*Given request*.
Copy out each of the rows below verbatim, preserving every character, space, and line break without alteration.

* begin Provided entries *

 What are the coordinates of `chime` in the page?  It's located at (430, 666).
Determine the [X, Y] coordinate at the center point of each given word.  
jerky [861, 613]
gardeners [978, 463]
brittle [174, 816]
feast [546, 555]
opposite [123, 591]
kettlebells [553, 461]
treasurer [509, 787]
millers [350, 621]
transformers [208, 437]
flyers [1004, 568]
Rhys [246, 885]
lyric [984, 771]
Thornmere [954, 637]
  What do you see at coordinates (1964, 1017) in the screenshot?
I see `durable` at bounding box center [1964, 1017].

* end Provided entries *

*Output below*.
 What are the coordinates of `chime` in the page?  It's located at (430, 666).
Determine the [X, Y] coordinate at the center point of each given word.  
jerky [861, 613]
gardeners [978, 463]
brittle [174, 816]
feast [546, 555]
opposite [123, 591]
kettlebells [553, 461]
treasurer [509, 787]
millers [350, 621]
transformers [208, 437]
flyers [1004, 568]
Rhys [246, 885]
lyric [984, 771]
Thornmere [954, 637]
  What do you see at coordinates (1964, 1017) in the screenshot?
I see `durable` at bounding box center [1964, 1017].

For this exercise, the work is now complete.